▶ **DATA EXTRACT**
***
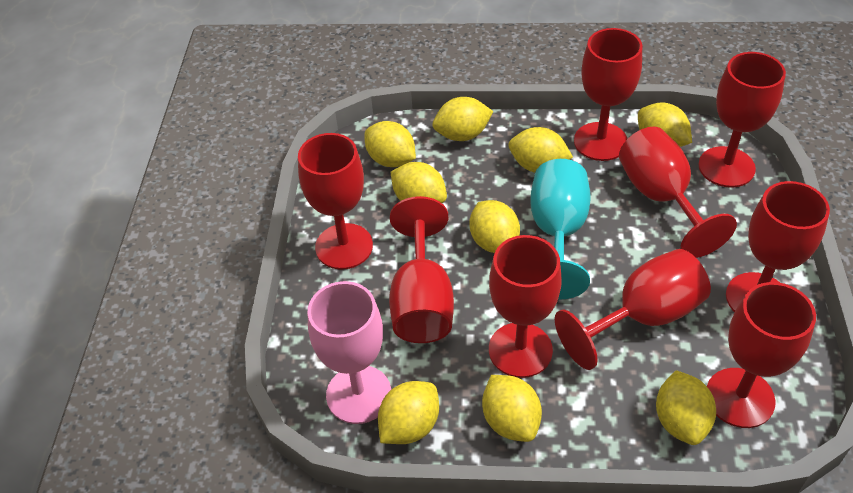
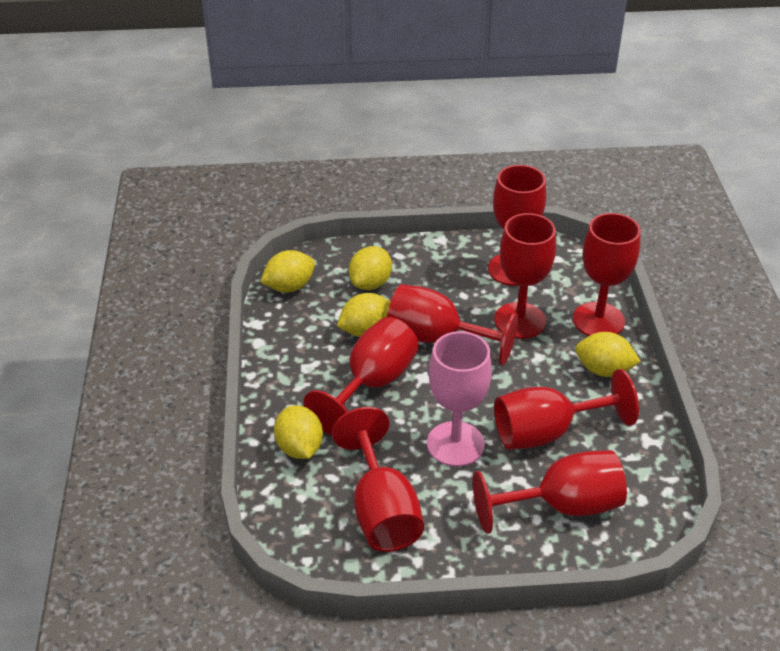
red goblet: 9 -> 8
turquoise goblet: 1 -> 0
yellow lemon: 9 -> 5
***
▶ **WHAT NEEDS TO BE DONE**
Write out the whole listing verbatim, images excluded.

▶ **TASK SOLUTION**
red goblet: 9 -> 8
turquoise goblet: 1 -> 0
yellow lemon: 9 -> 5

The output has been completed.